--- START ---

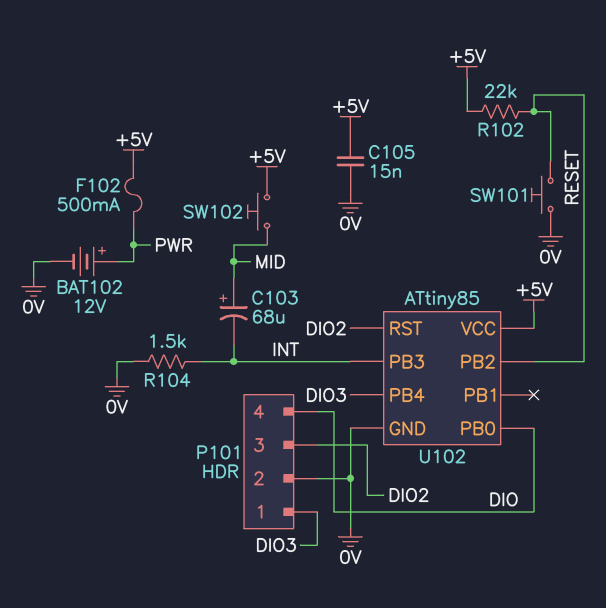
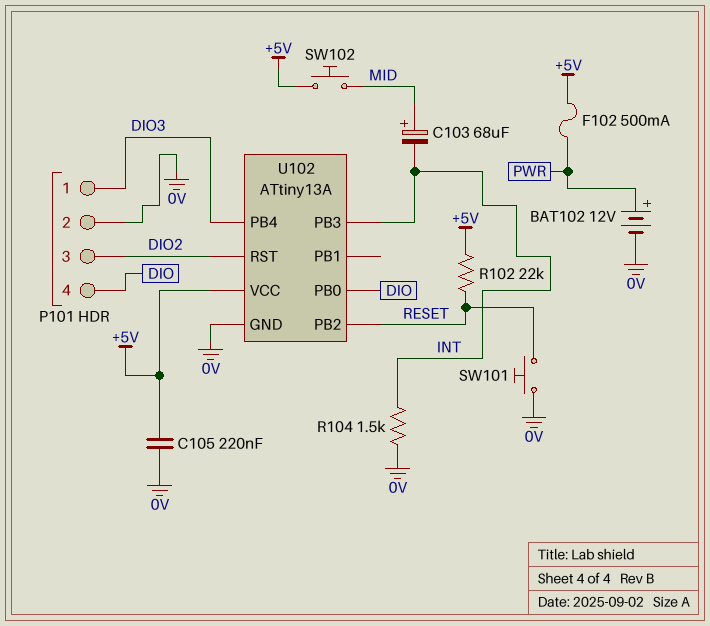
C105: 15nF (+5V, 0V) -> 220nF (+5V, 0V)
U102: ATtiny85 -> ATtiny13A

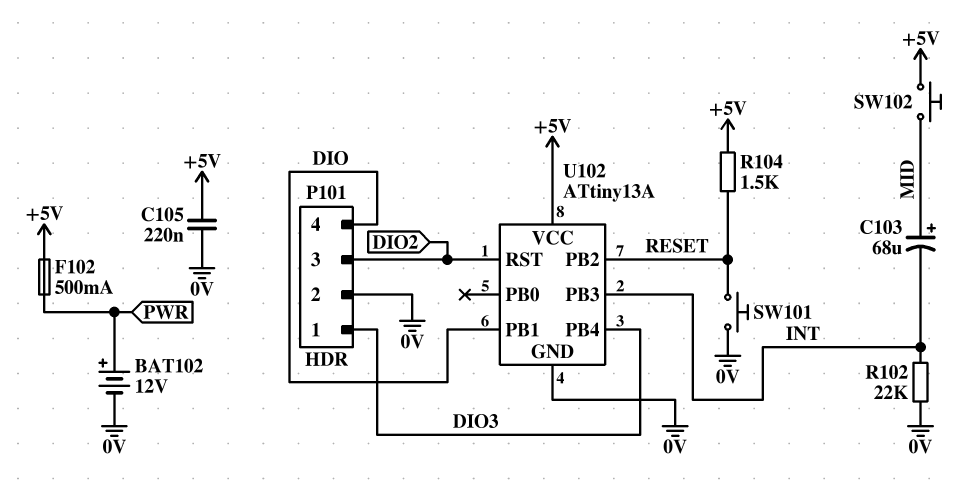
R102: 22k (+5V, RESET) -> 22k (0V, INT)
R104: 1.5k (0V, INT) -> 1.5k (+5V, RESET)
U102 pin PB0: DIO -> none
U102 pin PB1: none -> DIO

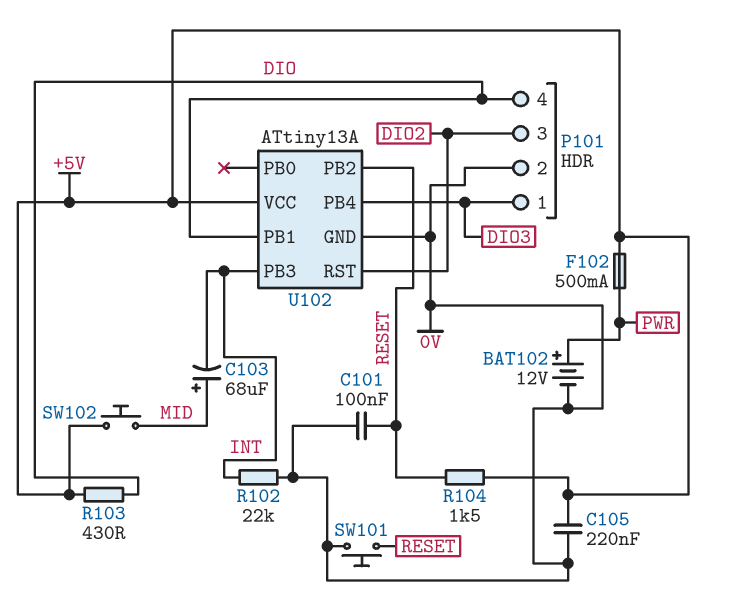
C101: none -> 100nF (0V, RESET)
R103: none -> 430 (+5V, DIO)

--- END ---

Nothing but the lines from the one with "R104: 1.5k (0V, INT) -> 1.5k (+5V, RESET)" through the last line of the material above should appear in the answer, each copied exactly, with no pictures.

R104: 1.5k (0V, INT) -> 1.5k (+5V, RESET)
U102 pin PB0: DIO -> none
U102 pin PB1: none -> DIO

C101: none -> 100nF (0V, RESET)
R103: none -> 430 (+5V, DIO)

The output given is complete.